→ **Your instructions**: Set down the data below exactly; pictures stay out.
***** Extracted information
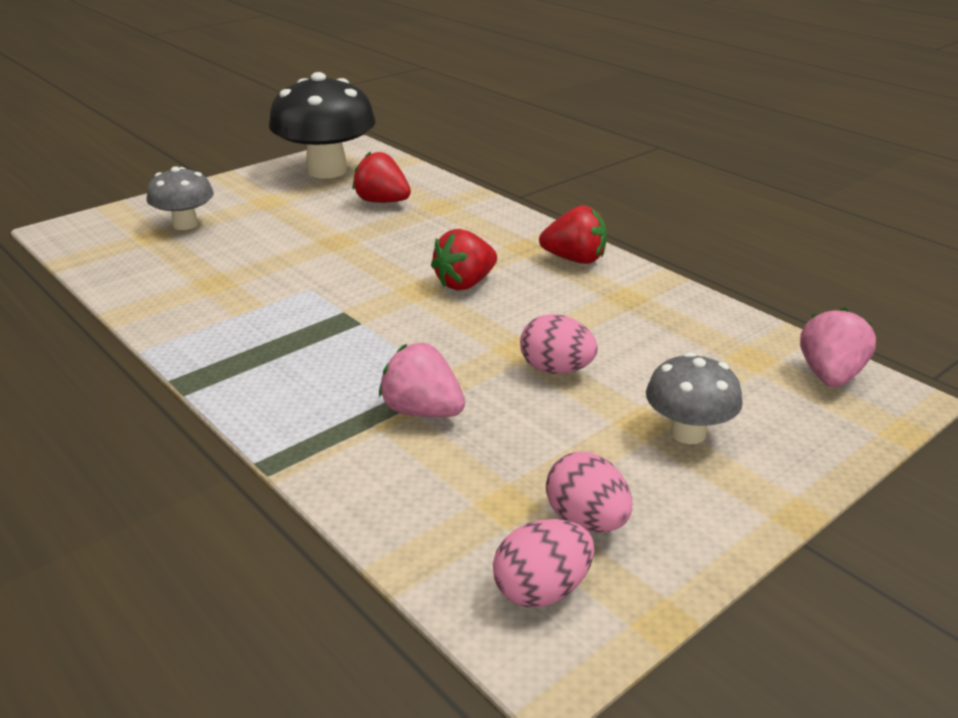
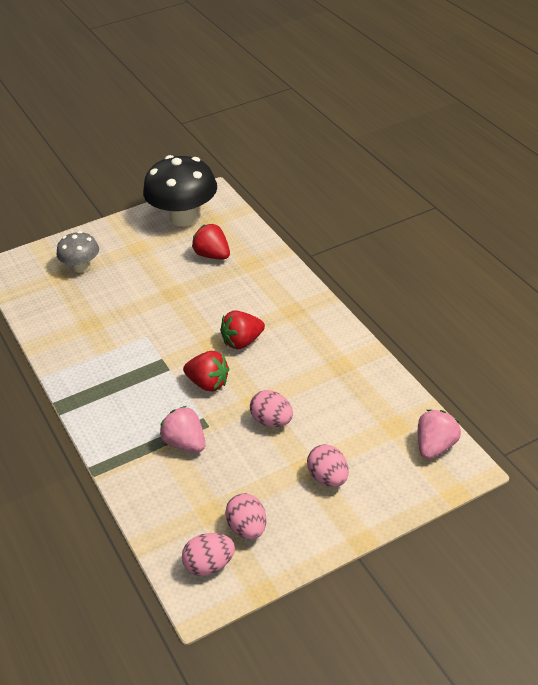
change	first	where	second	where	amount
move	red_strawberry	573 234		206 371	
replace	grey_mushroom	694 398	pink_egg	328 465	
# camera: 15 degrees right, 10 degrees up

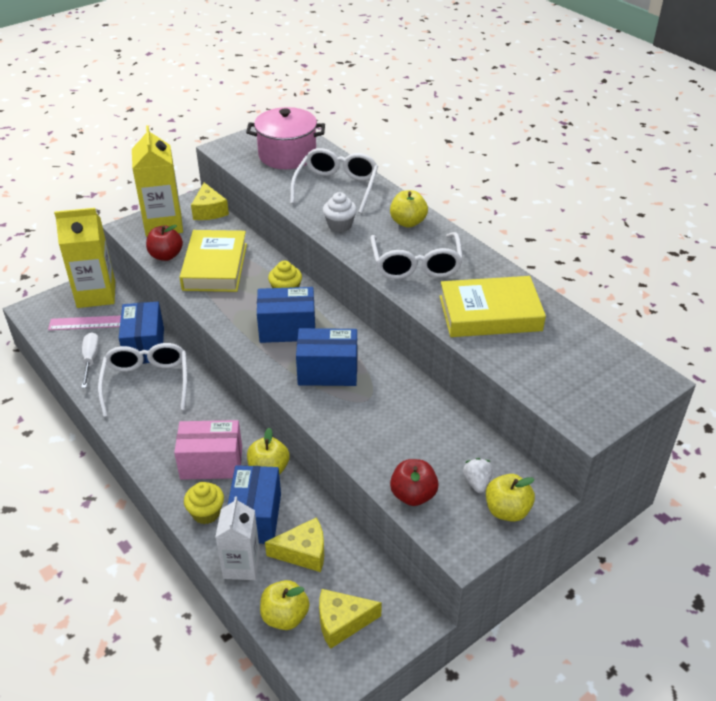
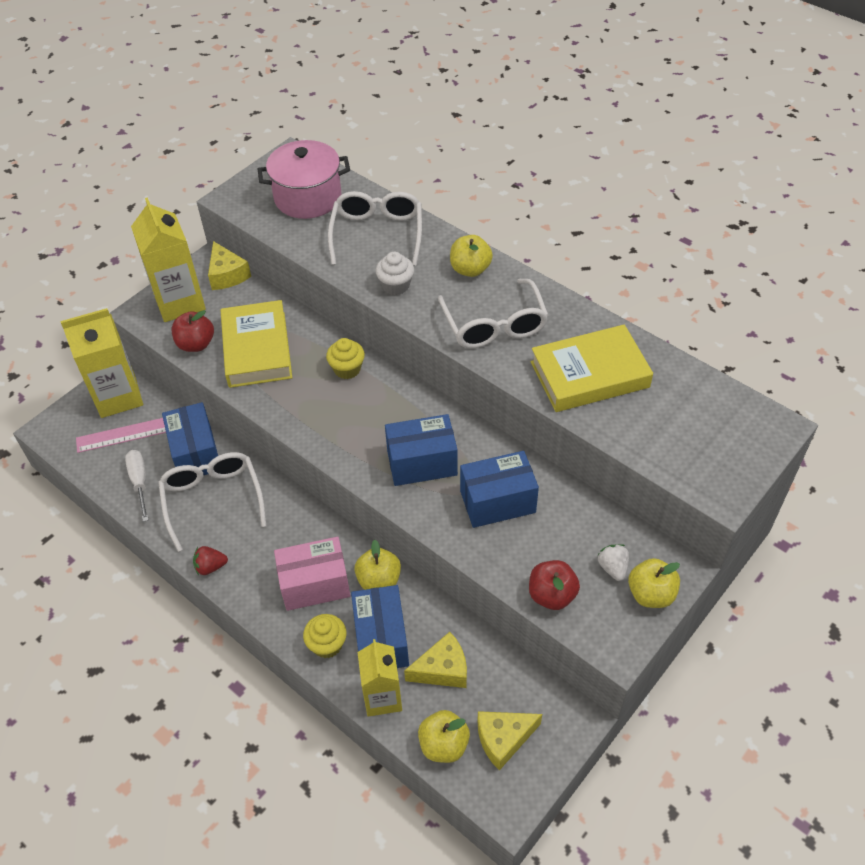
change	first	where	second	where	amount
insert			red_strawberry	210 560	
move	blue_box	286 315		499 489	
recolor	white_carton	237 538	yellow_carton	379 678	
# camera: 10 degrees left, 10 degrees up

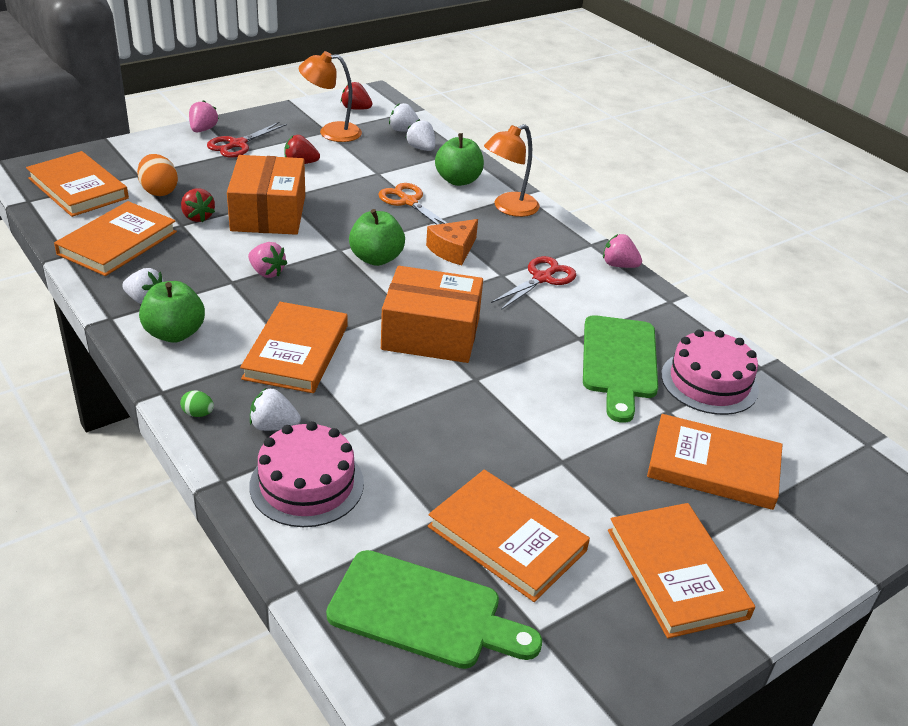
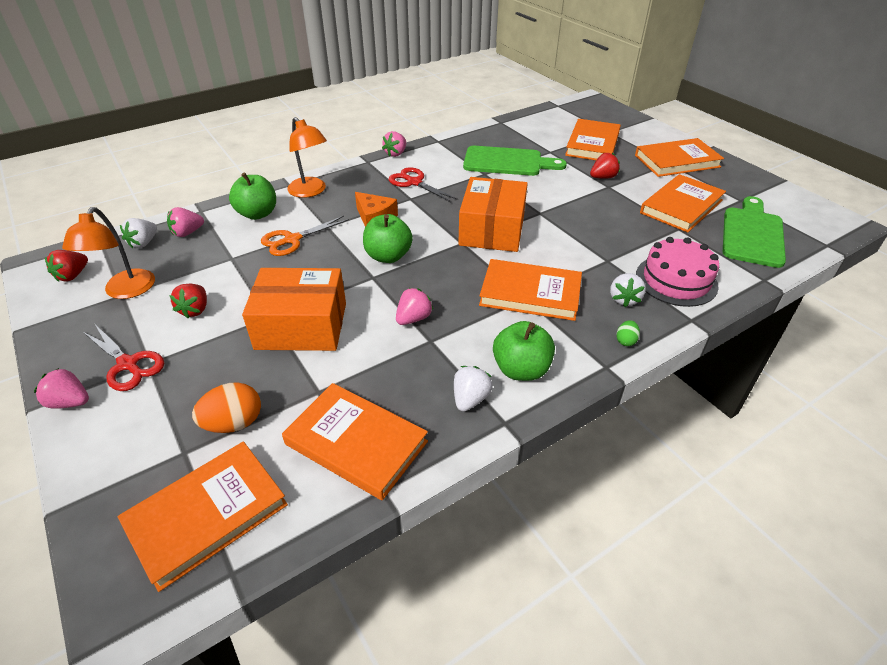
change	first	where	second	where	amount
delete	pink_cake	710 372			
move	red_strawberry	198 205		605 166	
recolor	white_strawberry	420 135	pink_strawberry	185 222	
# camera: 85 degrees left, 5 degrees up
**********
→ **Result below**:
change	first	where	second	where	amount
move	red_strawberry	573 234		206 371	
replace	grey_mushroom	694 398	pink_egg	328 465	
# camera: 15 degrees right, 10 degrees up

change	first	where	second	where	amount
insert			red_strawberry	210 560	
move	blue_box	286 315		499 489	
recolor	white_carton	237 538	yellow_carton	379 678	
# camera: 10 degrees left, 10 degrees up

change	first	where	second	where	amount
delete	pink_cake	710 372			
move	red_strawberry	198 205		605 166	
recolor	white_strawberry	420 135	pink_strawberry	185 222	
# camera: 85 degrees left, 5 degrees up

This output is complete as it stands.